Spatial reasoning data

********************

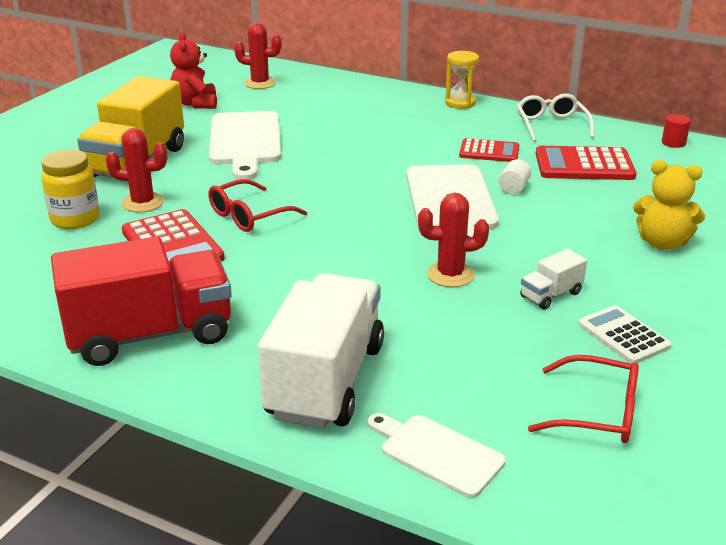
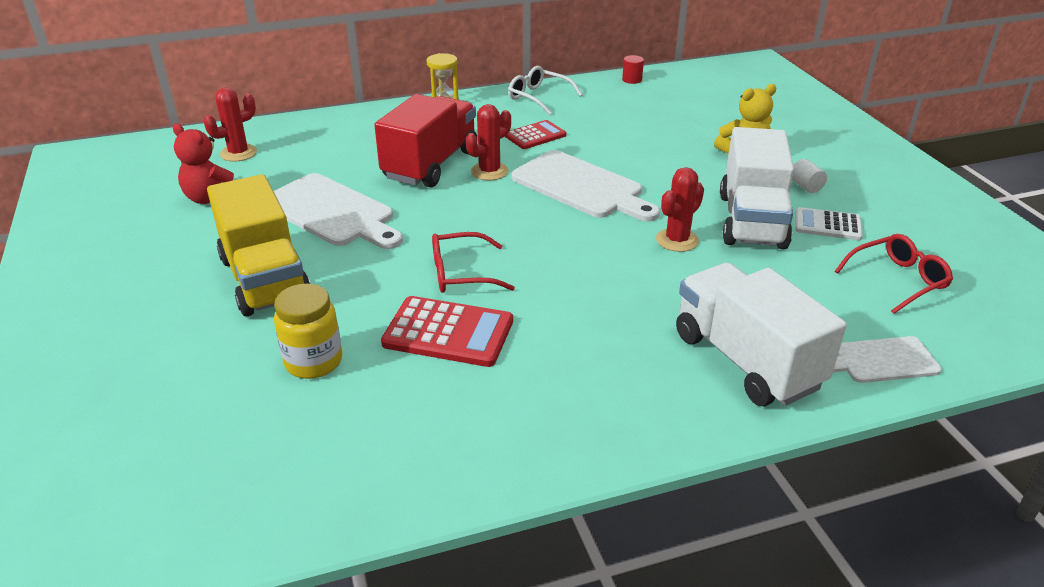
camera: 45 degrees left, 5 degrees up
(143, 203) = (348, 312): red cactus -> red cactus (489, 171)
(150, 334) = (577, 412): red truck -> red truck (430, 164)
(249, 216) = (461, 273): red glasses -> red glasses turned 75 degrees clockwise
(513, 188) = (600, 156): white cylinder -> white cylinder (805, 186)
(551, 295) = (752, 221): white truck -> white truck, size x2.32
(584, 165) = (611, 119): red calculator -> none

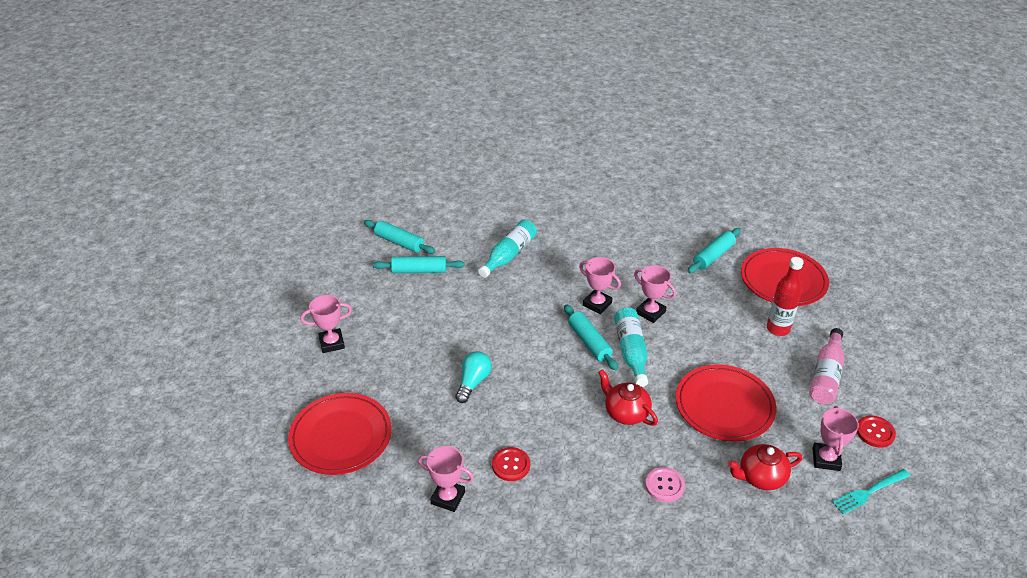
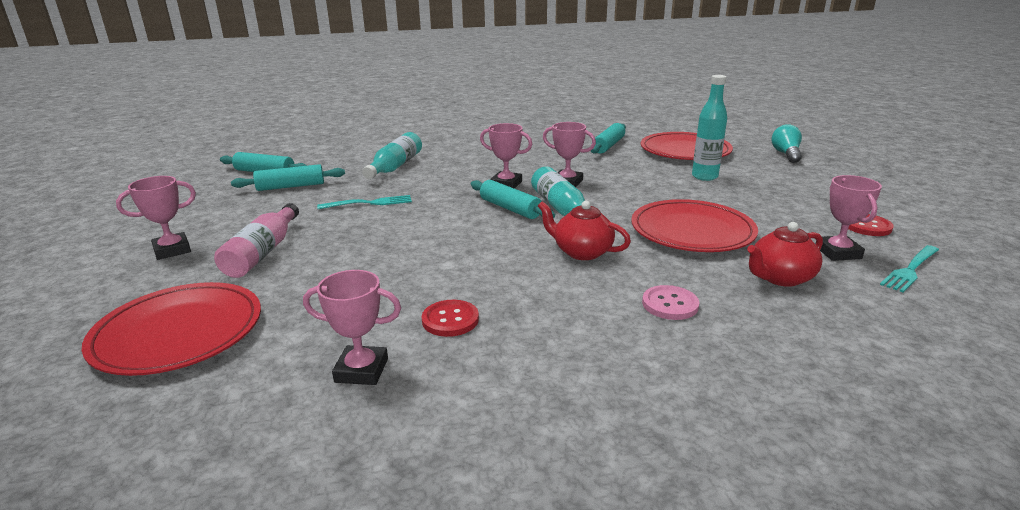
camera: 15 degrees left, 15 degrees down
(473, 382) = (375, 255): turquoise light bulb -> turquoise light bulb (786, 154)
(478, 310) = (369, 203): none -> turquoise fork
(778, 329) = (704, 177): red bottle -> turquoise bottle
(826, 375) = (778, 197): pink bottle -> pink bottle (263, 252)

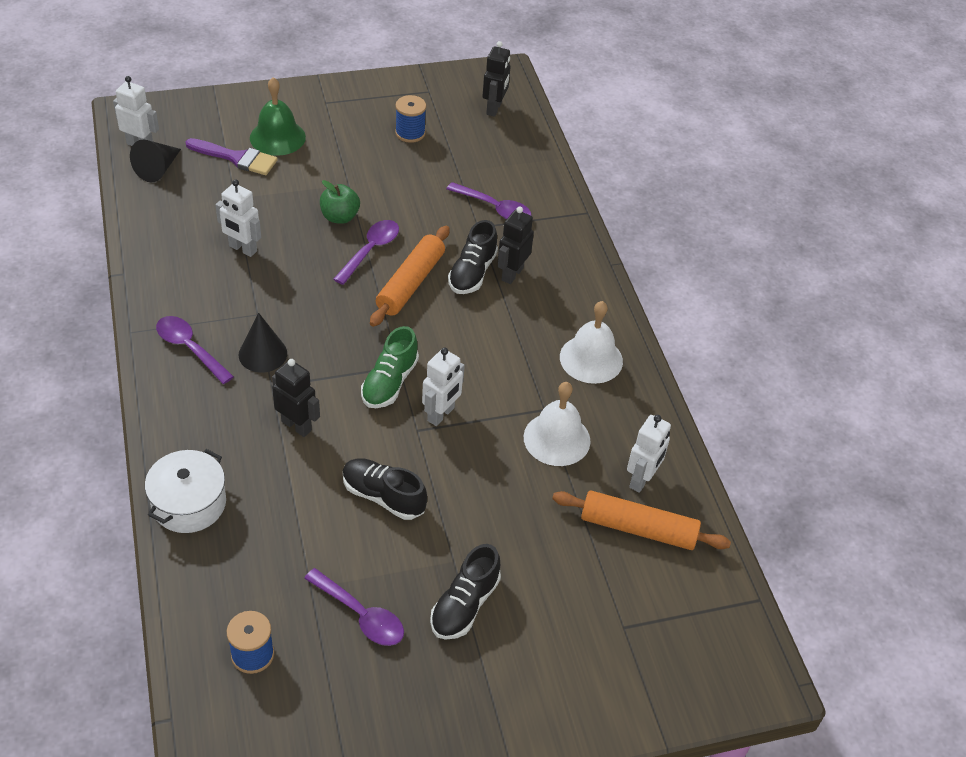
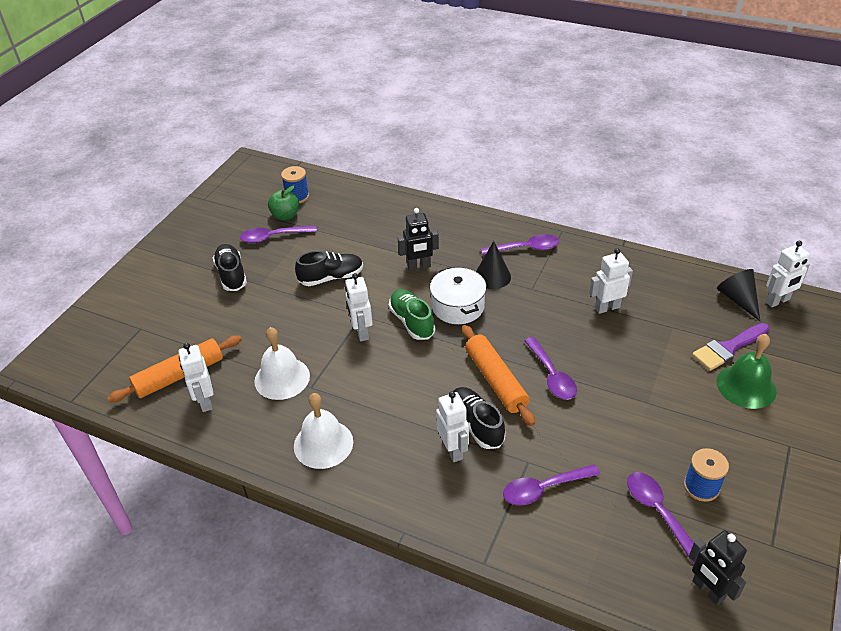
camera: 135 degrees right, 5 degrees down
(189, 503) = (407, 208): white pot -> white pot (458, 306)
(340, 217) = (606, 376): green apple -> green apple (285, 216)
(454, 146) = (658, 511): none -> purple spoon
(512, 274) = (453, 450): black robot -> white robot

********************

Report all lines of the data above that include the string "truck".

## RESPONSE
(150, 334) = (577, 412): red truck -> red truck (430, 164)
(551, 295) = (752, 221): white truck -> white truck, size x2.32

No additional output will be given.